__Exercise directions__
Look through the entries below and extract exactly the lines from the one containing "T2: NPN BC337" through the one containing "V3: 12V (plus", ends included.

__Input material__

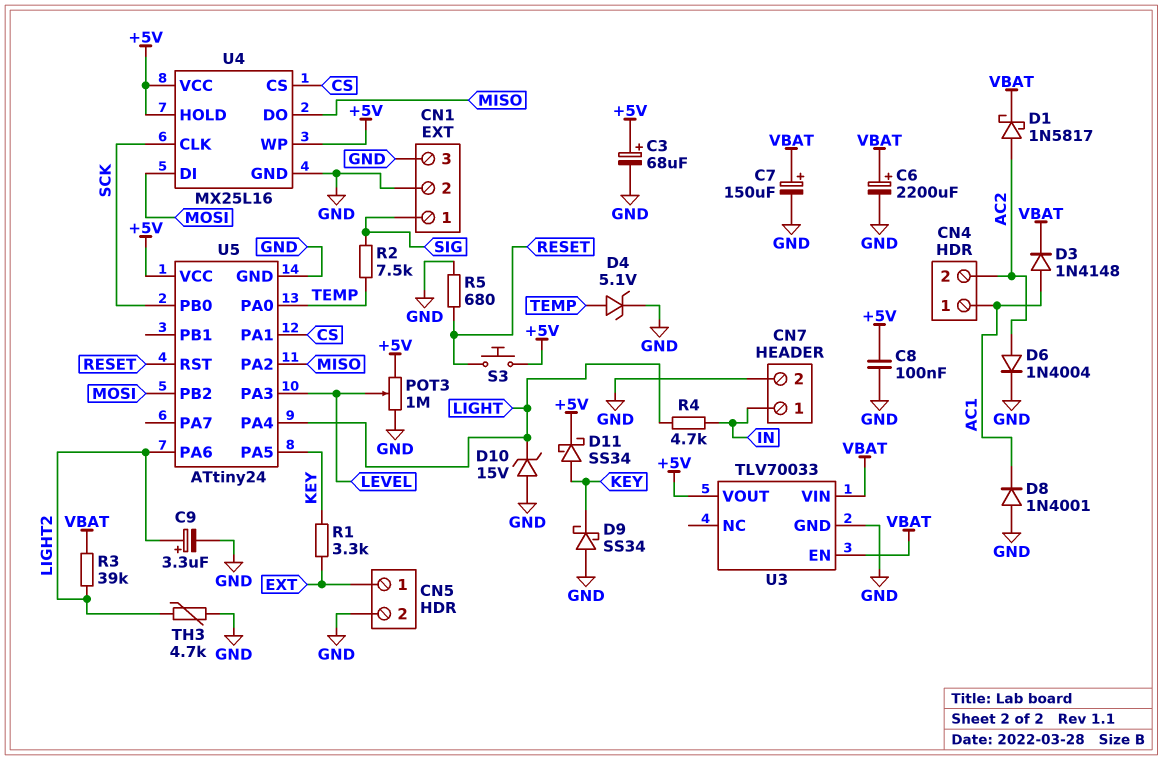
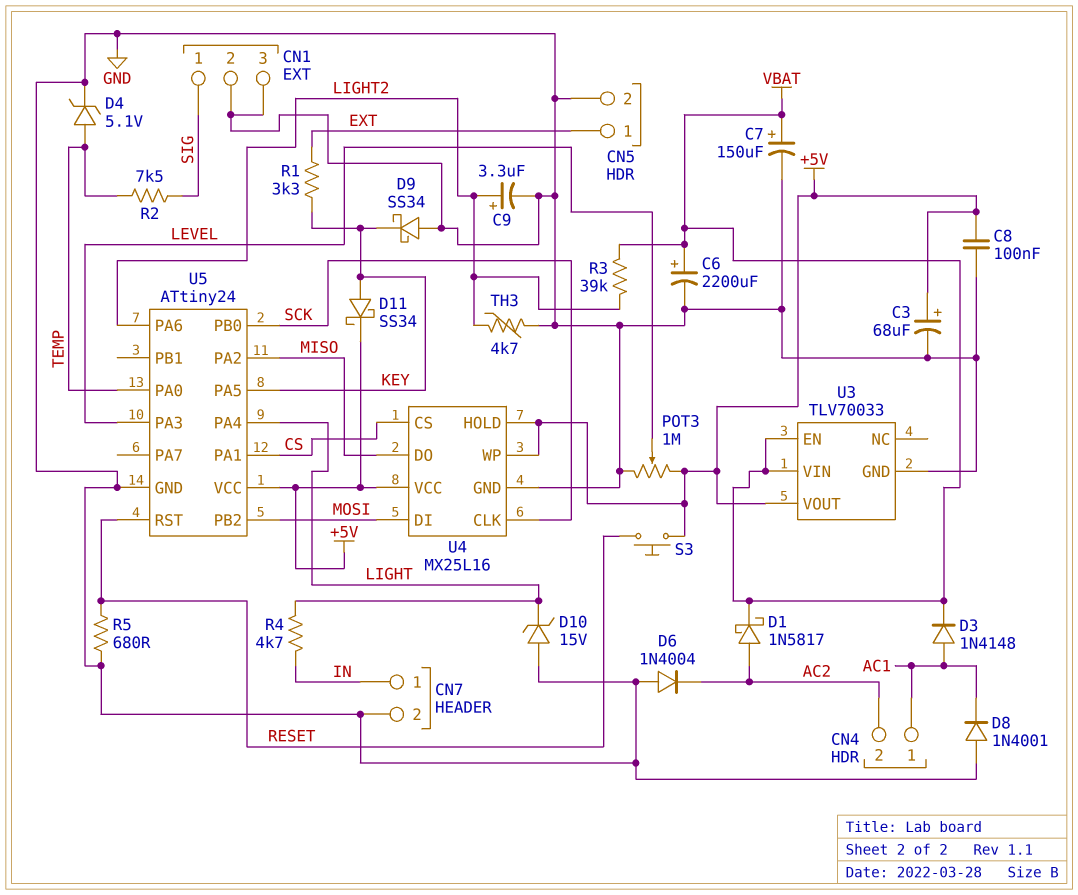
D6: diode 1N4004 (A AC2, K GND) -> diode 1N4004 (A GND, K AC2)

--

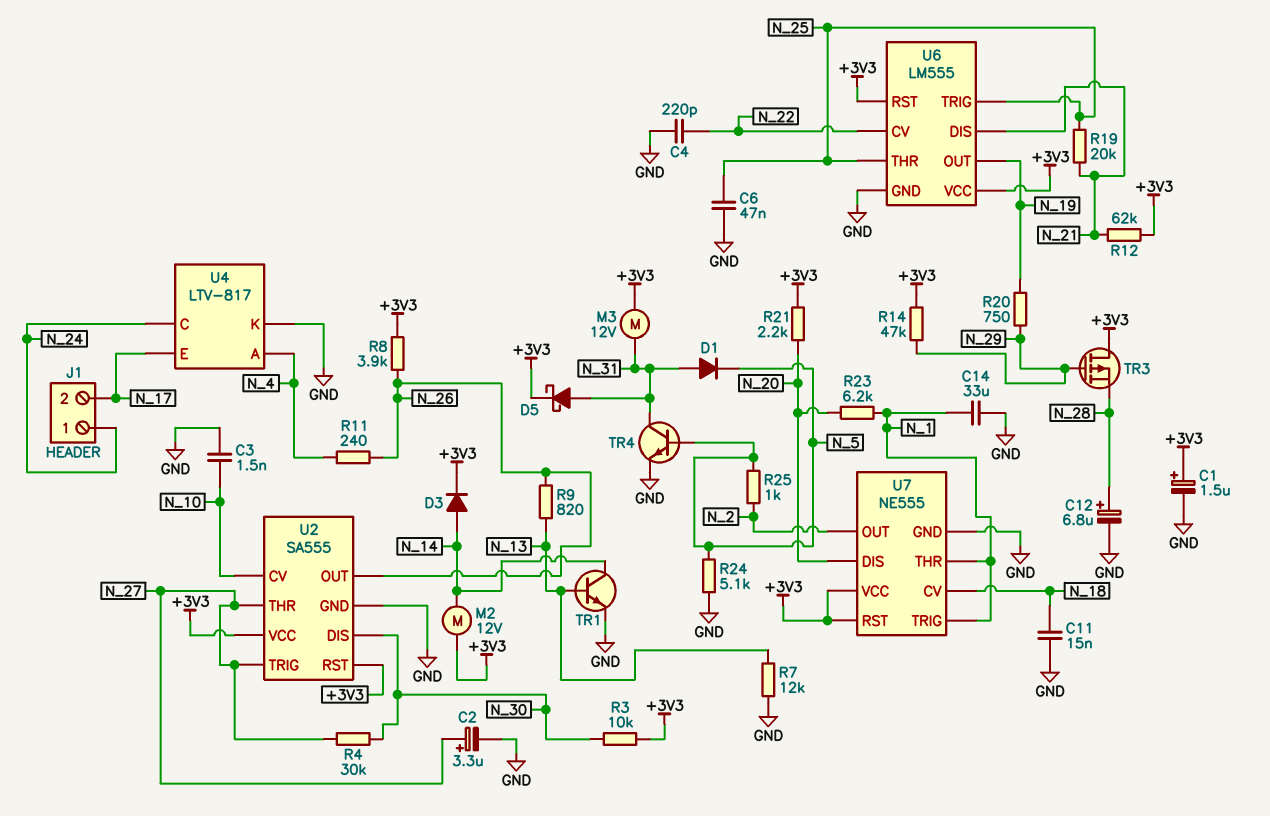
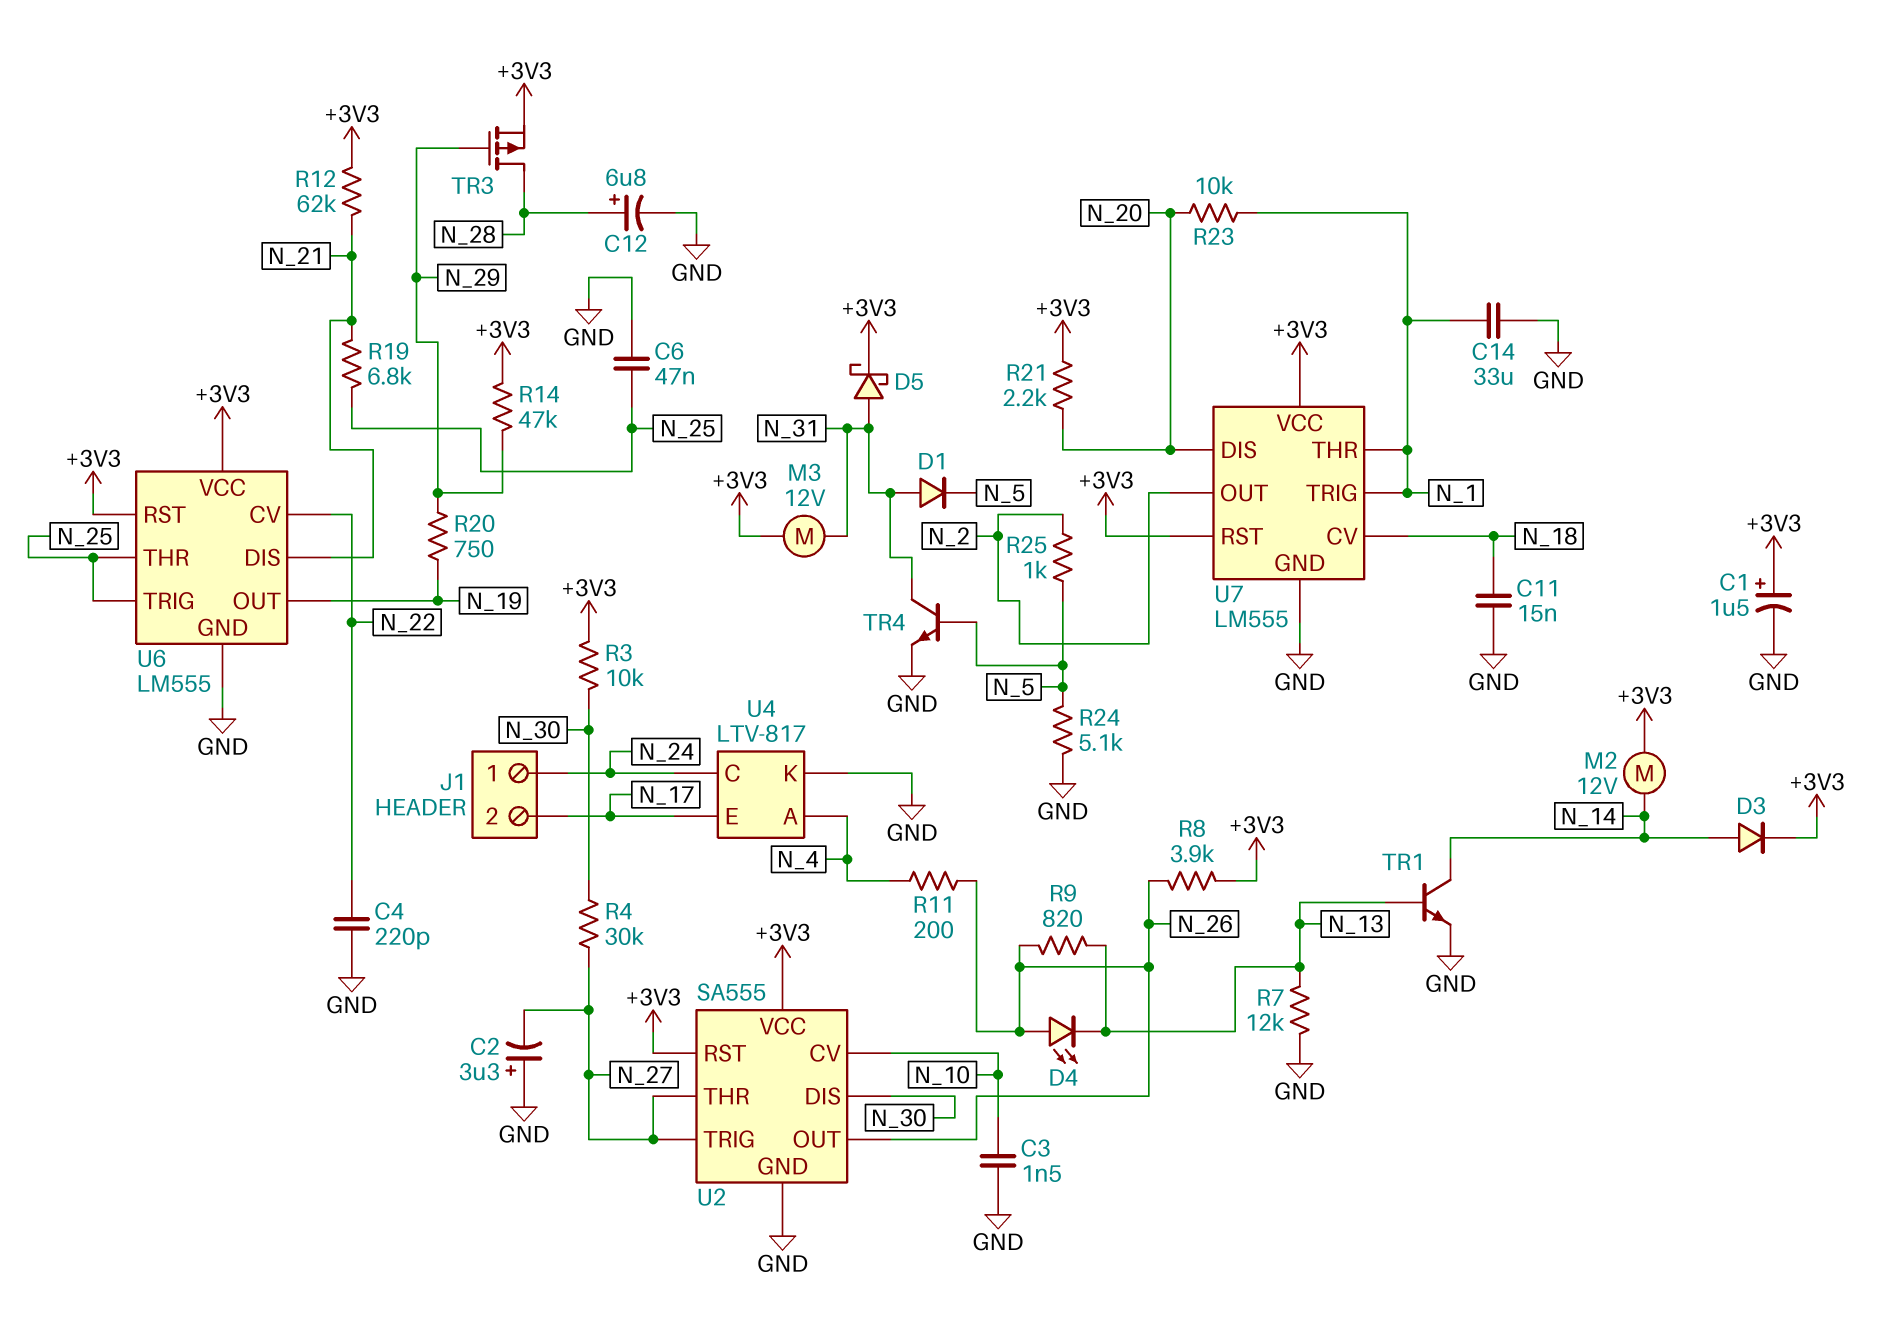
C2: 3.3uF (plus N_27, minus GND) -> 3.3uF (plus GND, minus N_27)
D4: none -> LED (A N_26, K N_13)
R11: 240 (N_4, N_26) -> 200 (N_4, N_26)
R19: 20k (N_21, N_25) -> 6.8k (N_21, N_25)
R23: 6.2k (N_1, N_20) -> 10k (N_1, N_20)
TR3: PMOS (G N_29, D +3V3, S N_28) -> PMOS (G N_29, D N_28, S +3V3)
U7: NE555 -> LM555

* * *

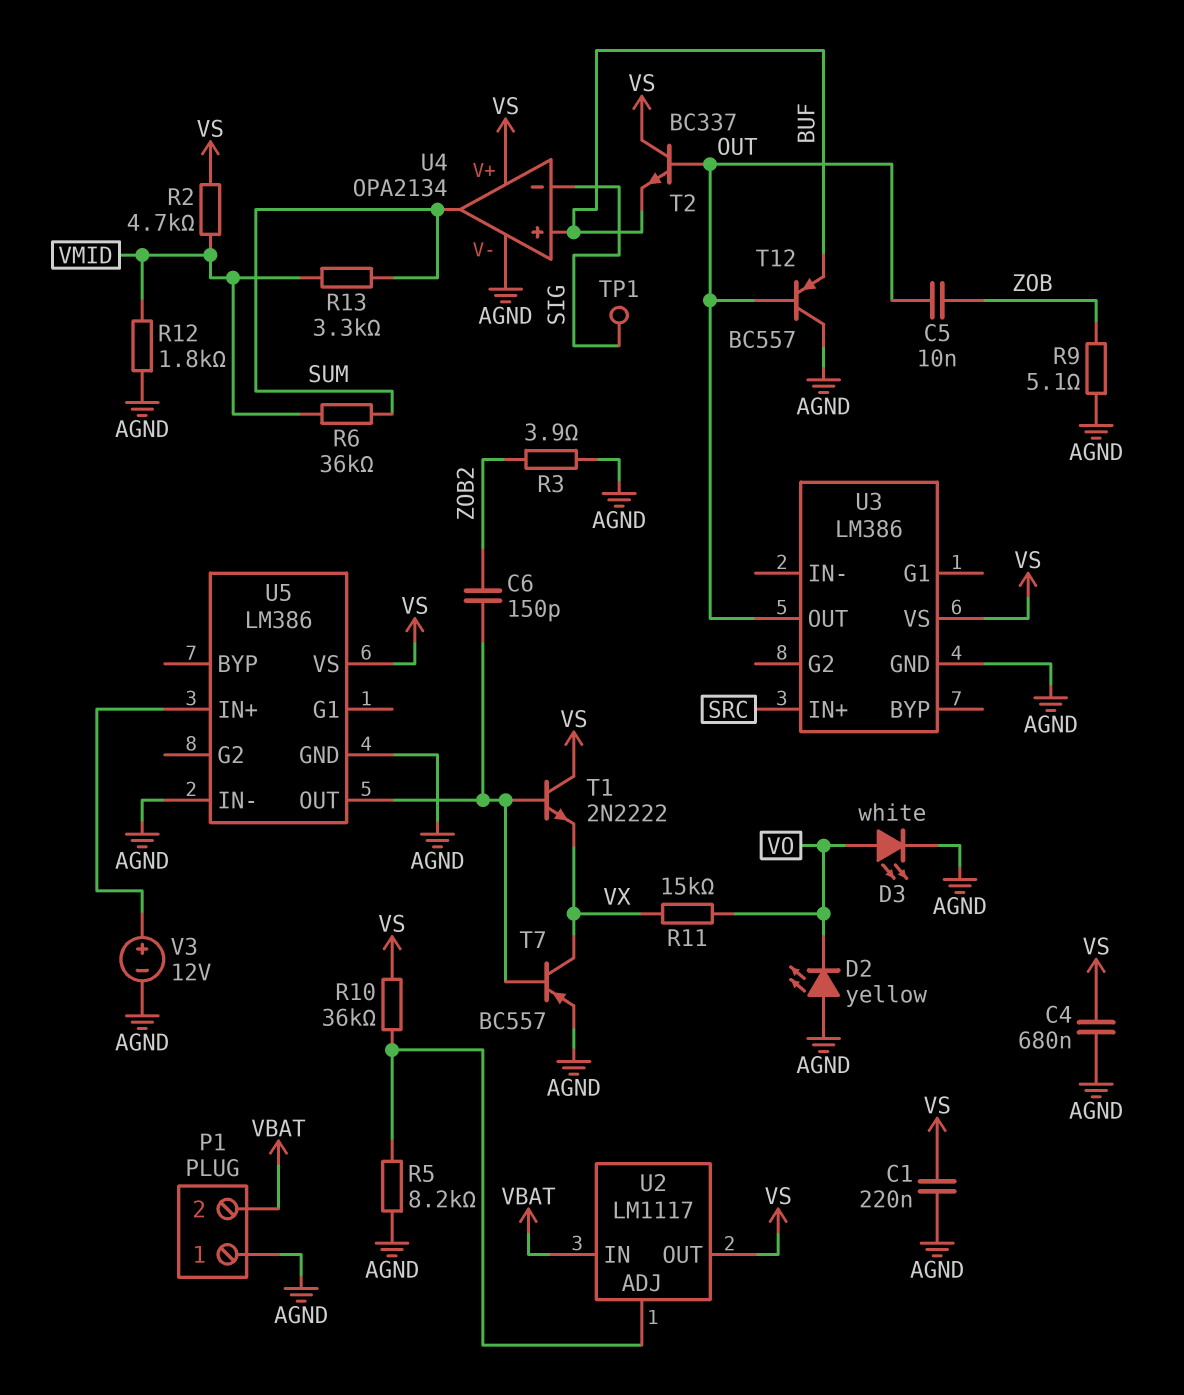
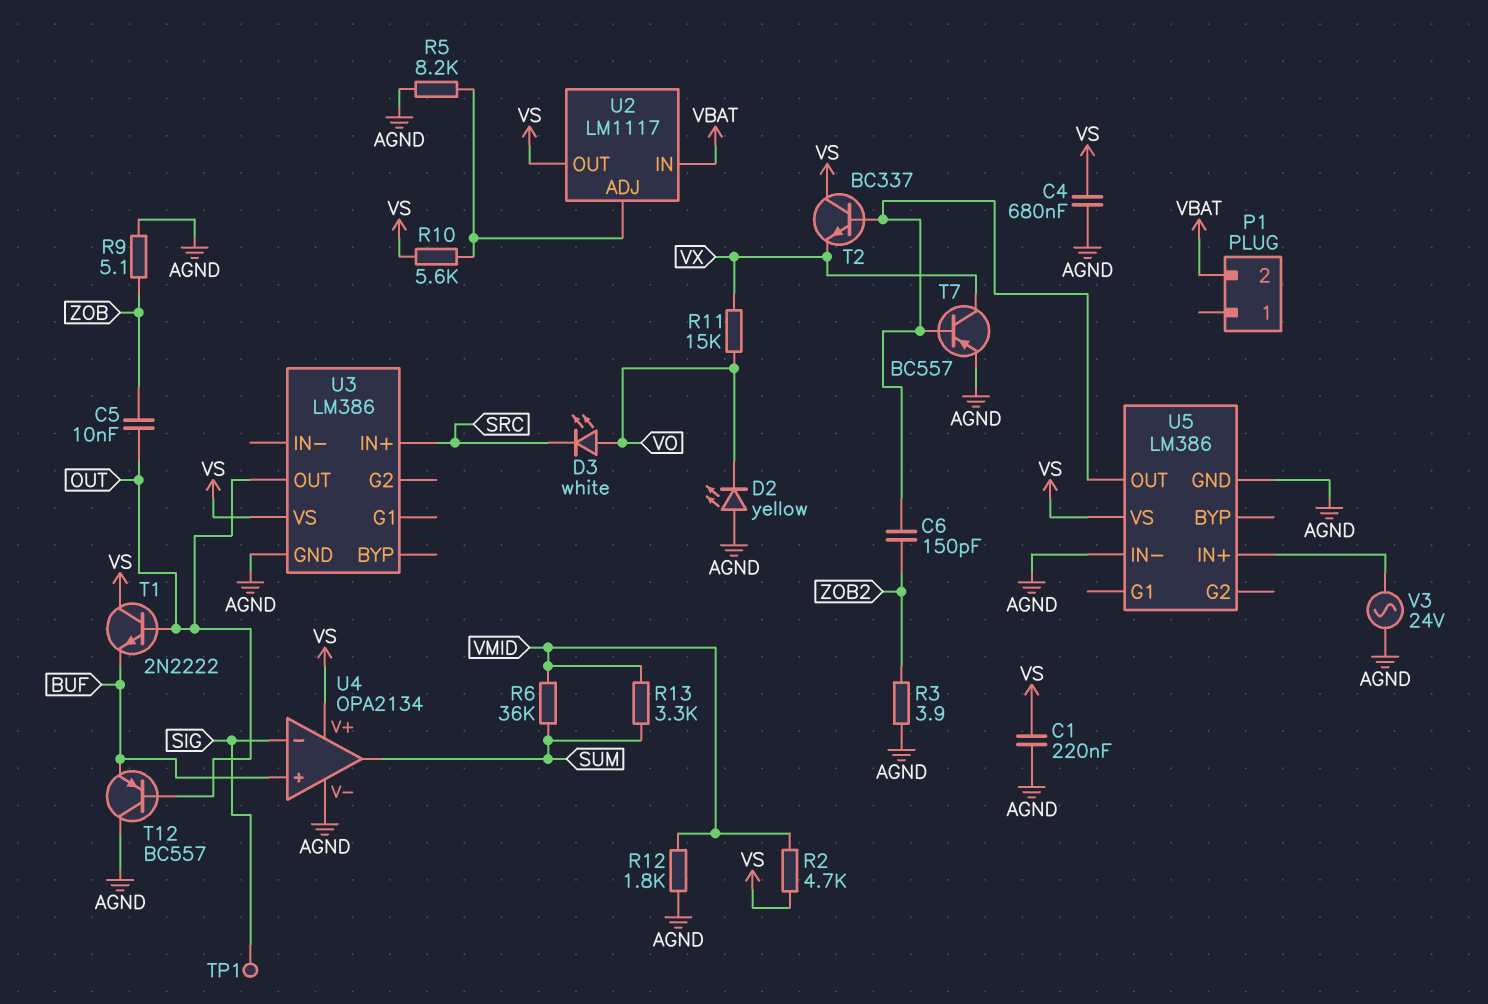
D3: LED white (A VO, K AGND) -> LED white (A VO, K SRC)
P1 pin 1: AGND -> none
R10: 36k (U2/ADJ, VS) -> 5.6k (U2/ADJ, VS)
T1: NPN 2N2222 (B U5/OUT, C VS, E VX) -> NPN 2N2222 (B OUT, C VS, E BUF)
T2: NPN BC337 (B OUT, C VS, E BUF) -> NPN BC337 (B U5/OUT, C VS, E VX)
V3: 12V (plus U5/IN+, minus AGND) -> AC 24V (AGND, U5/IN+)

__Your response__
T2: NPN BC337 (B OUT, C VS, E BUF) -> NPN BC337 (B U5/OUT, C VS, E VX)
V3: 12V (plus U5/IN+, minus AGND) -> AC 24V (AGND, U5/IN+)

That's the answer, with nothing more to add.